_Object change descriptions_
Start of Block
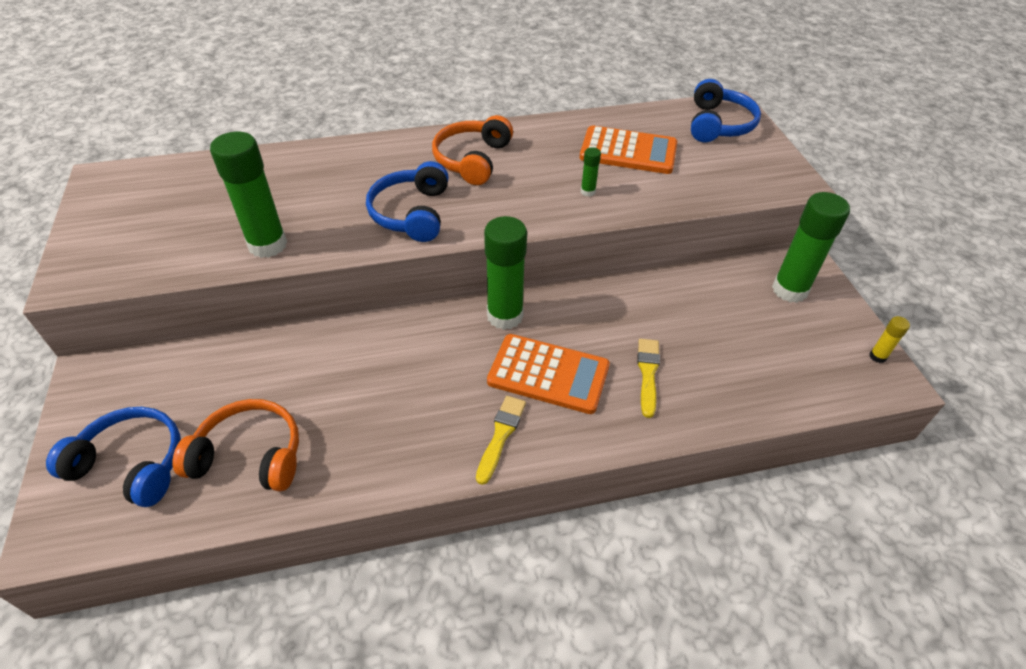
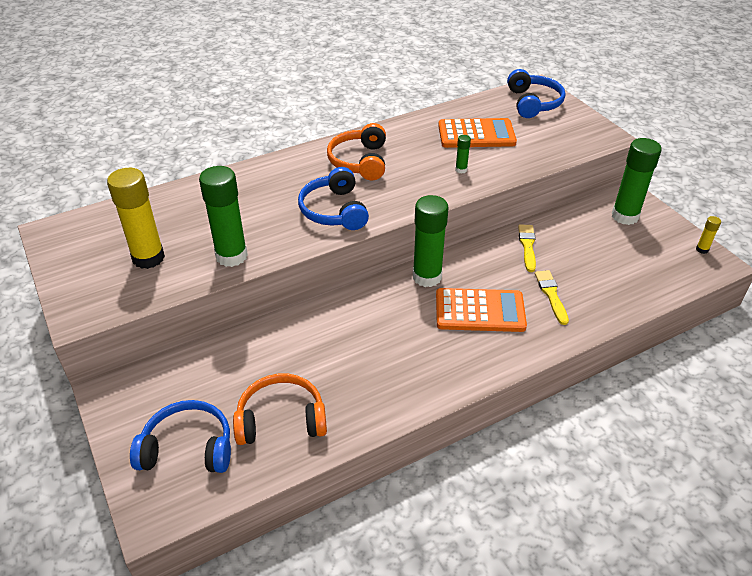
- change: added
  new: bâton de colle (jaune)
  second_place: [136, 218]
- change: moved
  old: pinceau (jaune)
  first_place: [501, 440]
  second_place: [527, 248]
End of Block
_TRY IT_
Filter the entries and copy out every line with the word "jaune".

_RESPONSE AREA_
  new: bâton de colle (jaune)
  old: pinceau (jaune)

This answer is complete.